-- START Extracted information --

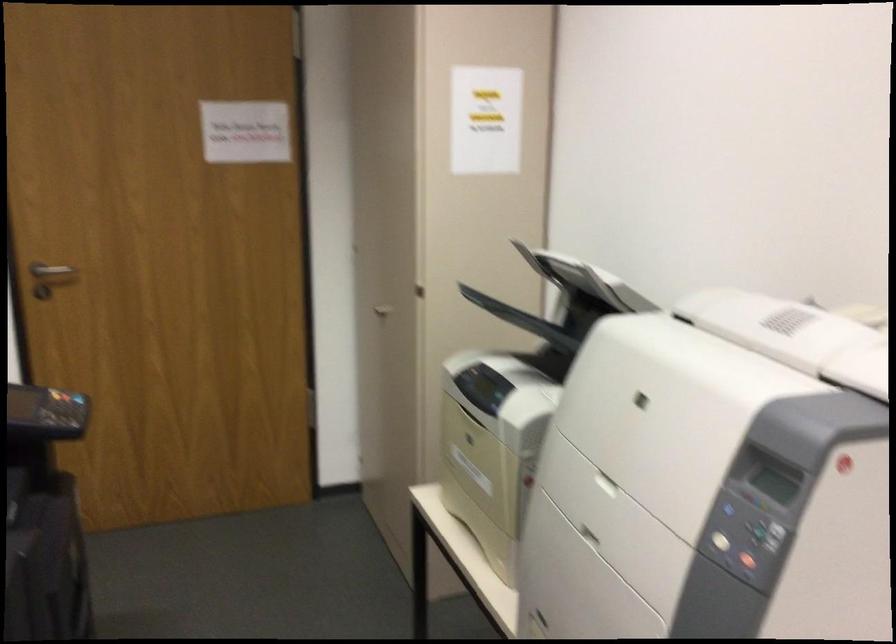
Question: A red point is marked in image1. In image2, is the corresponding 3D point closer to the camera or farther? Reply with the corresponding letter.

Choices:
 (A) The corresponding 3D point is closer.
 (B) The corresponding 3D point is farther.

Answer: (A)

-- END Extracted information --
-- START Extracted information --

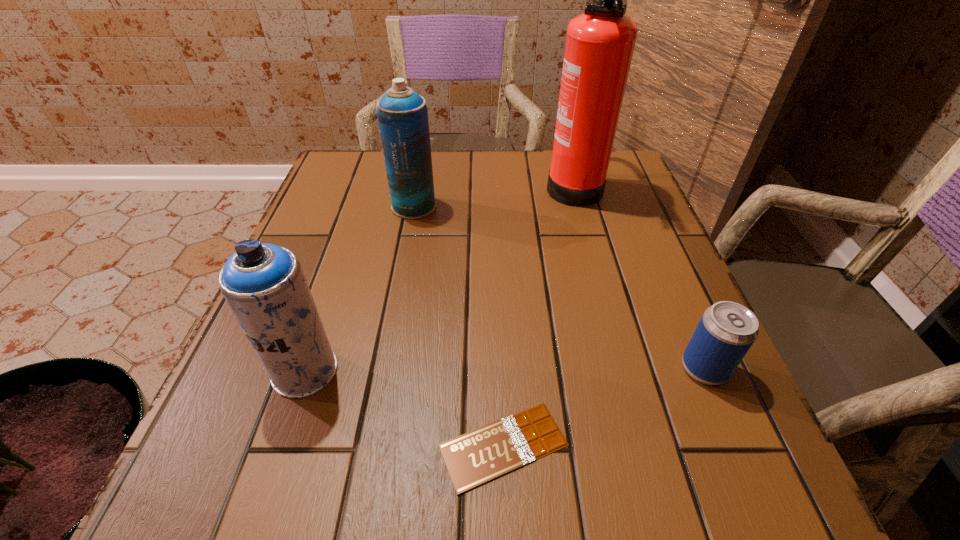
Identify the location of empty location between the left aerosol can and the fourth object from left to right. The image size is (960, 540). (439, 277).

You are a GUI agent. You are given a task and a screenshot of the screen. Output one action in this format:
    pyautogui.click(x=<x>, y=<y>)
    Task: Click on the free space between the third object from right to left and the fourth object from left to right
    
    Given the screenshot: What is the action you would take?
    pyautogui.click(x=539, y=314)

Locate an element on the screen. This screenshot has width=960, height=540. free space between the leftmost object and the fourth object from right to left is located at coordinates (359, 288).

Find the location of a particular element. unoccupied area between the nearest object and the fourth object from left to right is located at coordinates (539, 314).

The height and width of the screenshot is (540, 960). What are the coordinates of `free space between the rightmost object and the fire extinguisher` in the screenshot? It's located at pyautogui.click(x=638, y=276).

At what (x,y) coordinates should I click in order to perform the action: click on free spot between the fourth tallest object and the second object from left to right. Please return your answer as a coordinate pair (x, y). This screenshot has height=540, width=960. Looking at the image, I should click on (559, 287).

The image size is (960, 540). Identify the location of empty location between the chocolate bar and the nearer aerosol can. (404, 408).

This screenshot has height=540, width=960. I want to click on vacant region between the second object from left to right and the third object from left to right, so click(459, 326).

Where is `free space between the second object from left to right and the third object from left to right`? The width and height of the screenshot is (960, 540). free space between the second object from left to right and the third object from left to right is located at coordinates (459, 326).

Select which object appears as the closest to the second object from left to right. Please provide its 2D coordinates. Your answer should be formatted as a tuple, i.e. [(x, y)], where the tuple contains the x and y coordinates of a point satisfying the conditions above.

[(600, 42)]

-- END Extracted information --

Can you turn the data above, from the line containing "Question: A red" through the line containing "(B) The corresponding 3D point is farther.", both included, into a numbered list with the blank lines dropped?

(Solution for this exercise):
1. Question: A red point is marked in image1. In image2, is the corresponding 3D point closer to the camera or farther? Reply with the corresponding letter.
2. Choices:
3.  (A) The corresponding 3D point is closer.
4.  (B) The corresponding 3D point is farther.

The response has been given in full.